Exercise details ::
Lines to restate from the data below: from the one containing "U1 pin PD1: SENS -> none" to the one containing "JP1 pin 3: AGND -> +9V", both included. Give them again exactly, and only them.

Entries shown ::
◇ ◇ ◇ ◇ ◇

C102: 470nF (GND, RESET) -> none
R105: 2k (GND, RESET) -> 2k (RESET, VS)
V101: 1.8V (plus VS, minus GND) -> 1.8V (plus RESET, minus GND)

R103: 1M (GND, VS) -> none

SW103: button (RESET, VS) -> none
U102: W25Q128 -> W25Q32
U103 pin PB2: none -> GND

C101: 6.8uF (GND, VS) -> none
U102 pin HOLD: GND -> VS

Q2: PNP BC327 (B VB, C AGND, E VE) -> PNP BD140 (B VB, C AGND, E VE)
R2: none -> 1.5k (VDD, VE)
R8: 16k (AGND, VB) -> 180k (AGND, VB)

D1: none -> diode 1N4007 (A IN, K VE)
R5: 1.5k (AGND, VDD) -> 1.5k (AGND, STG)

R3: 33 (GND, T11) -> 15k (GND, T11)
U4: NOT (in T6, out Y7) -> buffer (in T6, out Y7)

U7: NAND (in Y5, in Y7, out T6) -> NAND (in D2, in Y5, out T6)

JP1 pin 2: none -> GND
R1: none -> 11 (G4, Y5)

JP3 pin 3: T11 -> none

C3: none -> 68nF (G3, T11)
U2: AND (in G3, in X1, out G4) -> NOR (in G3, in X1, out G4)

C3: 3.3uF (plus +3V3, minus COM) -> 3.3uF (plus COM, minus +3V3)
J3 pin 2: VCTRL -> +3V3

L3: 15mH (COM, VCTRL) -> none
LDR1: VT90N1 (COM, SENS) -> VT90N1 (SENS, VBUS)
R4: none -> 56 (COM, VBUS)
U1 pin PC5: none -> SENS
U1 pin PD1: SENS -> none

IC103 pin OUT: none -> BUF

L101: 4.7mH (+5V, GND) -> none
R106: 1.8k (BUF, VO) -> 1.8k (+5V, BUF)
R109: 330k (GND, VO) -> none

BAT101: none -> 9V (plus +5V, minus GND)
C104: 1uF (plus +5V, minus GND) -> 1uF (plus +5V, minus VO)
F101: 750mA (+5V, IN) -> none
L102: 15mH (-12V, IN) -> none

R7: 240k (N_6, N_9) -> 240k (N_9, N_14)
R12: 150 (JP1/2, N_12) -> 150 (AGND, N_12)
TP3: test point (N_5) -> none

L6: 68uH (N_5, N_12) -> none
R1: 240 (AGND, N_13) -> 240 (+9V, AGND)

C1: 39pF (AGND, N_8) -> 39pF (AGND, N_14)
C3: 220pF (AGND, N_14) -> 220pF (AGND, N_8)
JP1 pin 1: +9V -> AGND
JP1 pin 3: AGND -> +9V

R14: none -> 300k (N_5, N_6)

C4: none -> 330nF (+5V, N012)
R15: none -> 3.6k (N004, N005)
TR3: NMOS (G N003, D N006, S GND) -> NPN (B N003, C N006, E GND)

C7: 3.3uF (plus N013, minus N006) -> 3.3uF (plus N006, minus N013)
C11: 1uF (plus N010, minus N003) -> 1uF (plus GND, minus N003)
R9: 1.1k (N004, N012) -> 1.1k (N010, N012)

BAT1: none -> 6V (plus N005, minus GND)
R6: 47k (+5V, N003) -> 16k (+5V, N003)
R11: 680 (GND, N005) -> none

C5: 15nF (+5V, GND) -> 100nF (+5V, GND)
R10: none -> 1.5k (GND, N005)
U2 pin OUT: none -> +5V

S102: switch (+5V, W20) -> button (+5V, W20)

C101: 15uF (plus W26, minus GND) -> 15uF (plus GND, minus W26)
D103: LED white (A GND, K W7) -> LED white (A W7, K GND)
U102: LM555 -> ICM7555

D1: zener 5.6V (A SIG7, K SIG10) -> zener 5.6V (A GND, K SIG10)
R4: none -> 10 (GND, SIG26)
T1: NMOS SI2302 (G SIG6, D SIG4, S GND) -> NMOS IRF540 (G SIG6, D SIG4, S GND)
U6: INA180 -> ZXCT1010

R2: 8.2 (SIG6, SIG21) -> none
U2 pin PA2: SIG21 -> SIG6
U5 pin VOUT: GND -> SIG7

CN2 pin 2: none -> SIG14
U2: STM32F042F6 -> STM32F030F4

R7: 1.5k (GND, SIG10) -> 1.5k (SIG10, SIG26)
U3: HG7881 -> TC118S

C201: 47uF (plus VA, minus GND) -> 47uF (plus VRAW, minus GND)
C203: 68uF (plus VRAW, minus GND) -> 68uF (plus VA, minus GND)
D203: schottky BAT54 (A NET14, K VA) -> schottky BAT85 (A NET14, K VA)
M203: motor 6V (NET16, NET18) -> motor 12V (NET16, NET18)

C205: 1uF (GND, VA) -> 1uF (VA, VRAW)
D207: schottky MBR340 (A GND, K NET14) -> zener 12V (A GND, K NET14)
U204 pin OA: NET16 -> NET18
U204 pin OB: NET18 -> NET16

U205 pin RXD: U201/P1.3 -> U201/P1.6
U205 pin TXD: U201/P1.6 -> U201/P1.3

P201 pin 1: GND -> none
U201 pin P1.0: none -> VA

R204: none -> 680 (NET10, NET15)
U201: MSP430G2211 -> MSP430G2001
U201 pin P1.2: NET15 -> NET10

◇ ◇ ◇ ◇ ◇

Problem solution ::
U1 pin PD1: SENS -> none

IC103 pin OUT: none -> BUF

L101: 4.7mH (+5V, GND) -> none
R106: 1.8k (BUF, VO) -> 1.8k (+5V, BUF)
R109: 330k (GND, VO) -> none

BAT101: none -> 9V (plus +5V, minus GND)
C104: 1uF (plus +5V, minus GND) -> 1uF (plus +5V, minus VO)
F101: 750mA (+5V, IN) -> none
L102: 15mH (-12V, IN) -> none

R7: 240k (N_6, N_9) -> 240k (N_9, N_14)
R12: 150 (JP1/2, N_12) -> 150 (AGND, N_12)
TP3: test point (N_5) -> none

L6: 68uH (N_5, N_12) -> none
R1: 240 (AGND, N_13) -> 240 (+9V, AGND)

C1: 39pF (AGND, N_8) -> 39pF (AGND, N_14)
C3: 220pF (AGND, N_14) -> 220pF (AGND, N_8)
JP1 pin 1: +9V -> AGND
JP1 pin 3: AGND -> +9V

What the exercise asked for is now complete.